[Start of Attachment]

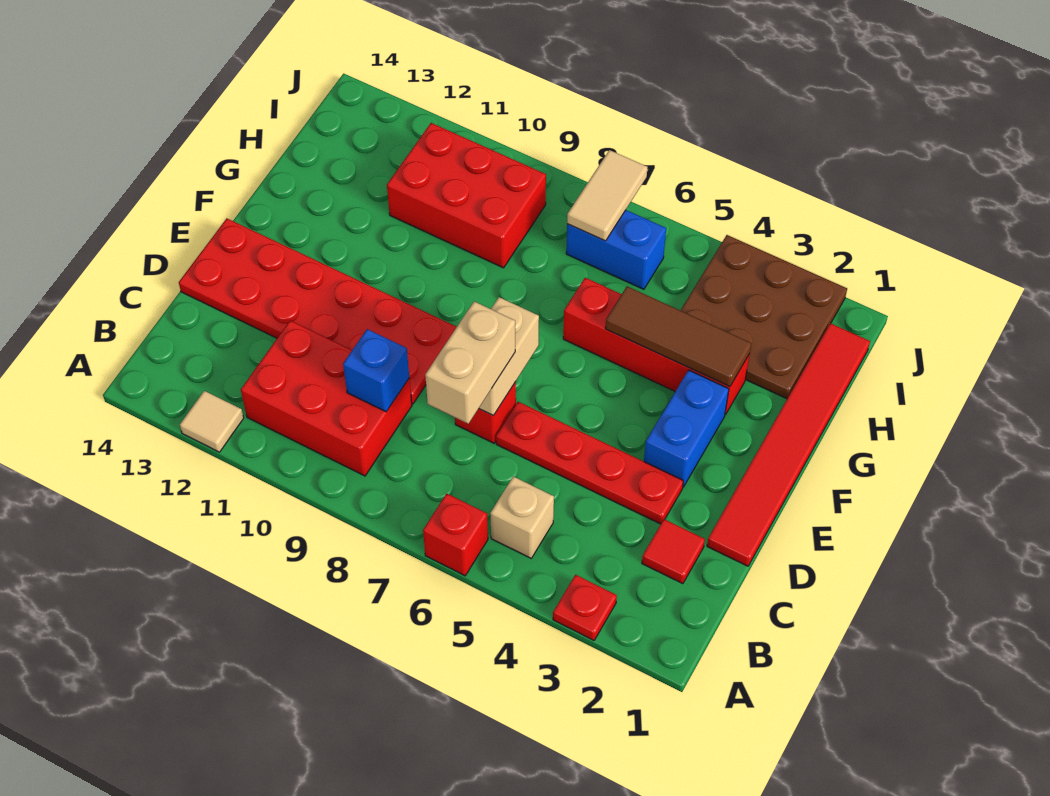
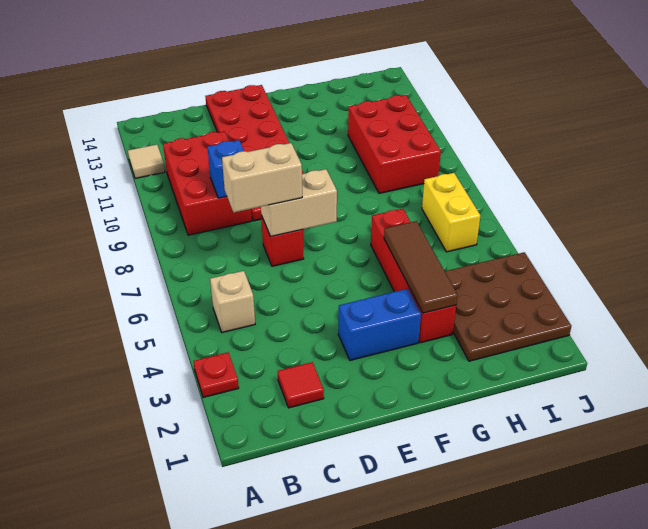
red 1x1 brick [423,494,488,576] -> none
red 1x6 tile [707,323,870,566] -> none
red 1x4 plate [496,402,683,524] -> none
blue 1x2 brick [566,210,666,289] -> yellow 1x2 brick [422,173,480,252]
tan 1x2 tile [567,150,647,241] -> none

[End of Attachment]

» **TASK OBJECTIVE**: Where a line in the records above contains "brick", include it in the count, and give only that number.

» **ANSWER BELOW**: 2